> [ACTION ITEM]
With the pictures left out, print exactly the lines below that run from the one containing "purple brick D8 level 3 -> none" through the one containing "none -> grey brick G5:H6 level 1".
[MATERIAL TO PROCESS — start]
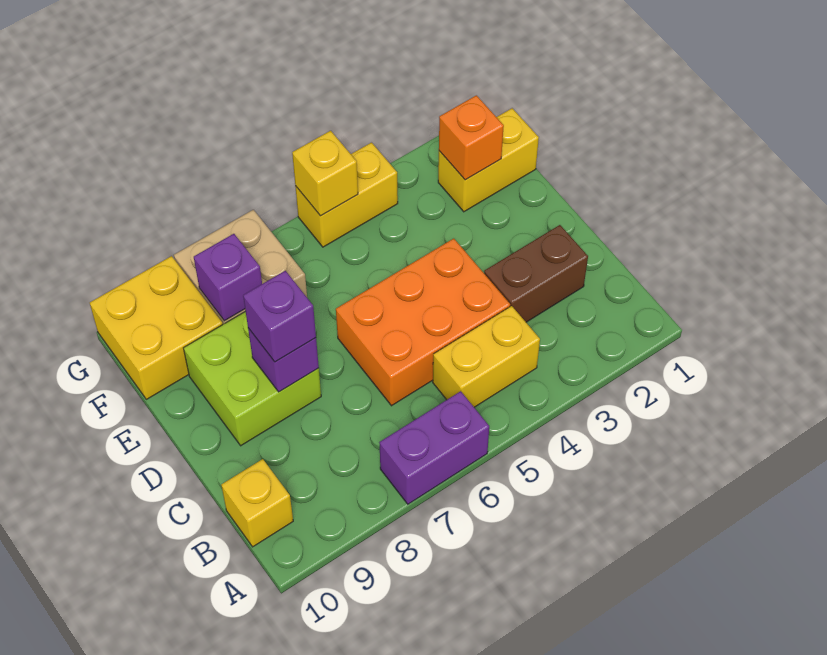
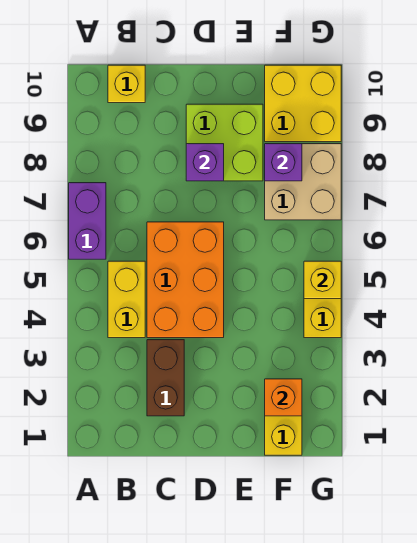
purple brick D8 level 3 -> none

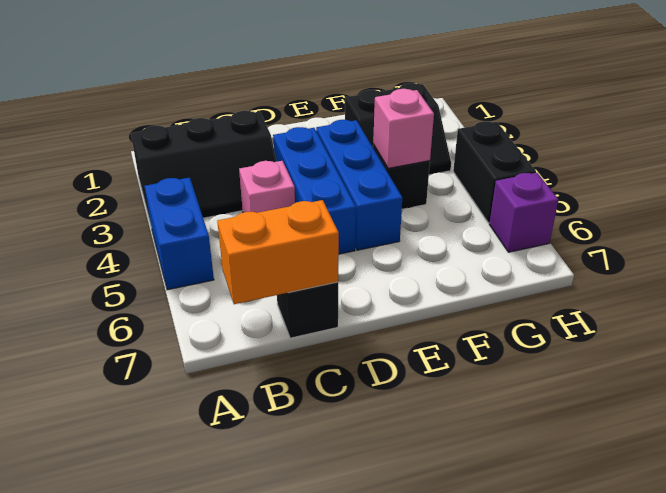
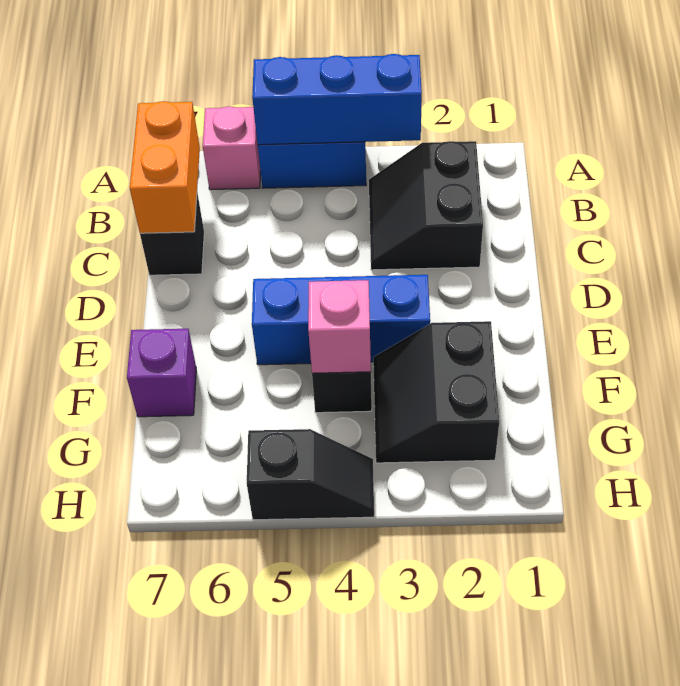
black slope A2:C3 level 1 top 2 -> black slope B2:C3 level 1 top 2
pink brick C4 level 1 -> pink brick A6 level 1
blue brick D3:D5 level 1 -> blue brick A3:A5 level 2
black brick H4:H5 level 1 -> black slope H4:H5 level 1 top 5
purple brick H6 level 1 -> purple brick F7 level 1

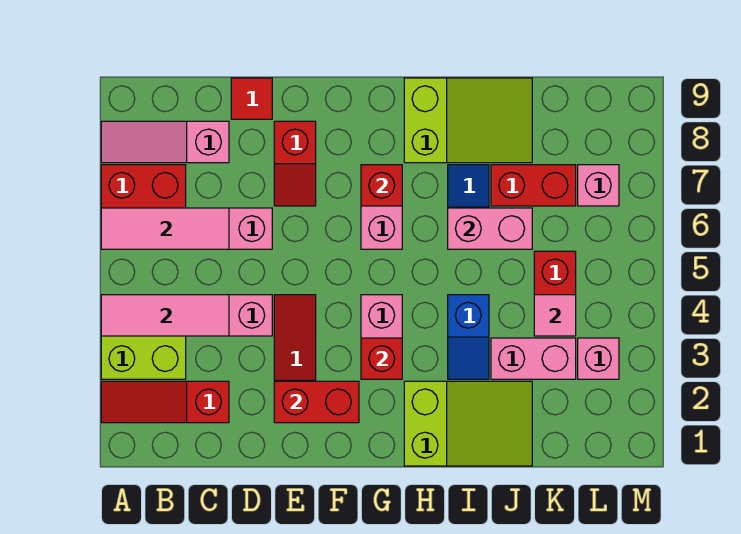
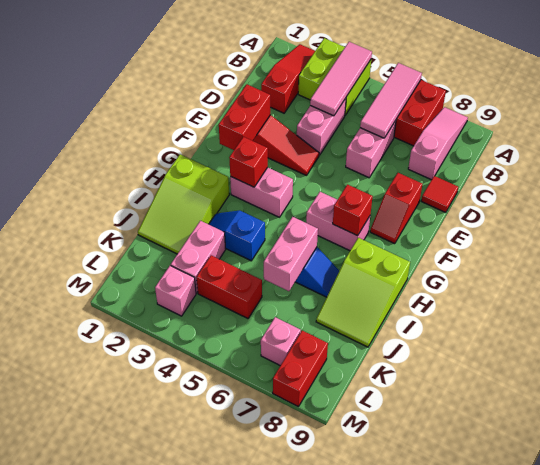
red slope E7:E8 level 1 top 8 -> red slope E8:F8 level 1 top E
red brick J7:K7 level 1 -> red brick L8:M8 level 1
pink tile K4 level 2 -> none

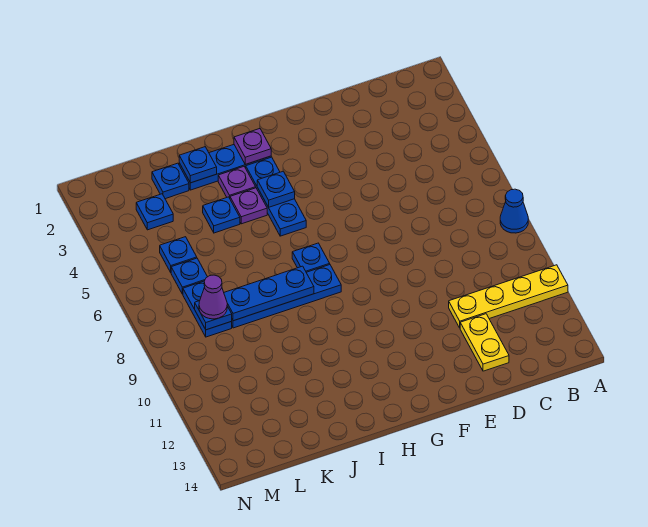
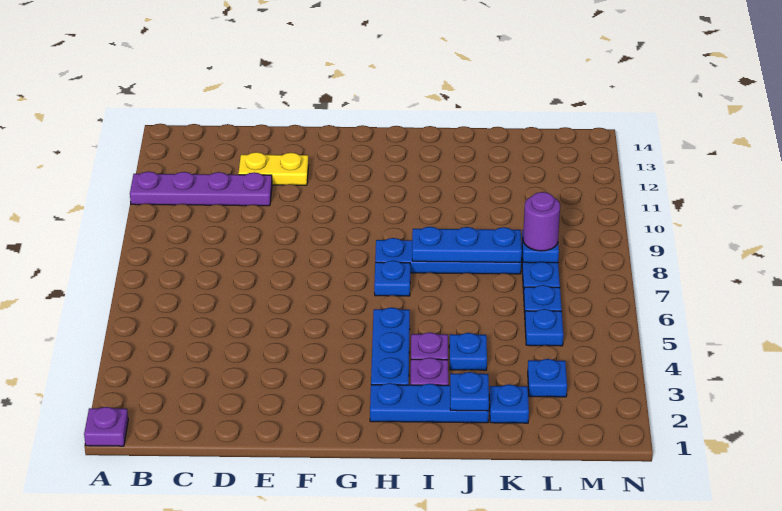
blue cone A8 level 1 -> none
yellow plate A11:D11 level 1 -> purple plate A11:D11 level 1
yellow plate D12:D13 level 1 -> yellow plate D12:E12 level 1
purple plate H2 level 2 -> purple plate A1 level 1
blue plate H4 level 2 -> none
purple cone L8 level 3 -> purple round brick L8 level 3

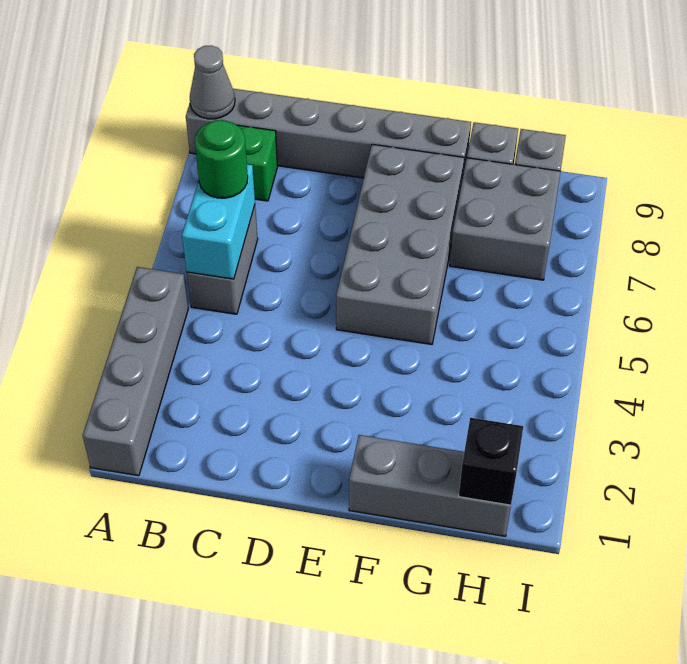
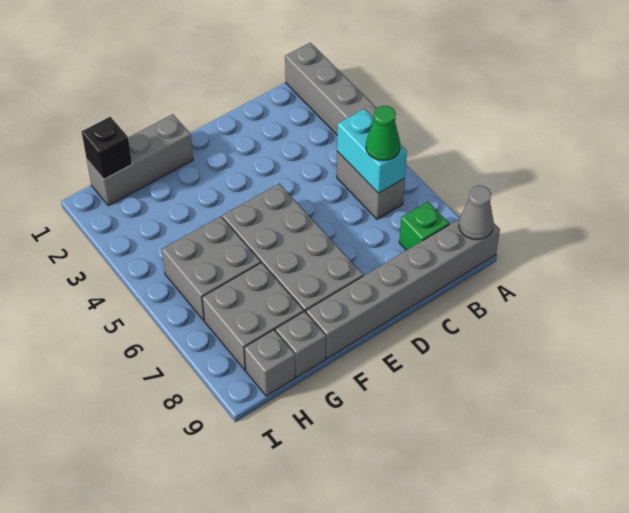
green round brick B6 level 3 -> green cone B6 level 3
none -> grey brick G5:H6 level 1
[MATERIAL TO PROCESS — finish]
[MATERIAL TO PROCESS — start]
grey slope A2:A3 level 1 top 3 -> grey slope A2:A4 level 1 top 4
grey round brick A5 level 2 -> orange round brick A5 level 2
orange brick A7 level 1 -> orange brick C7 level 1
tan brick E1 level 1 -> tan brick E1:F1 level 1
[MATERIAL TO PROCESS — finish]
> [EXERCISE OUTPUT]
purple brick D8 level 3 -> none

black slope A2:C3 level 1 top 2 -> black slope B2:C3 level 1 top 2
pink brick C4 level 1 -> pink brick A6 level 1
blue brick D3:D5 level 1 -> blue brick A3:A5 level 2
black brick H4:H5 level 1 -> black slope H4:H5 level 1 top 5
purple brick H6 level 1 -> purple brick F7 level 1

red slope E7:E8 level 1 top 8 -> red slope E8:F8 level 1 top E
red brick J7:K7 level 1 -> red brick L8:M8 level 1
pink tile K4 level 2 -> none

blue cone A8 level 1 -> none
yellow plate A11:D11 level 1 -> purple plate A11:D11 level 1
yellow plate D12:D13 level 1 -> yellow plate D12:E12 level 1
purple plate H2 level 2 -> purple plate A1 level 1
blue plate H4 level 2 -> none
purple cone L8 level 3 -> purple round brick L8 level 3

green round brick B6 level 3 -> green cone B6 level 3
none -> grey brick G5:H6 level 1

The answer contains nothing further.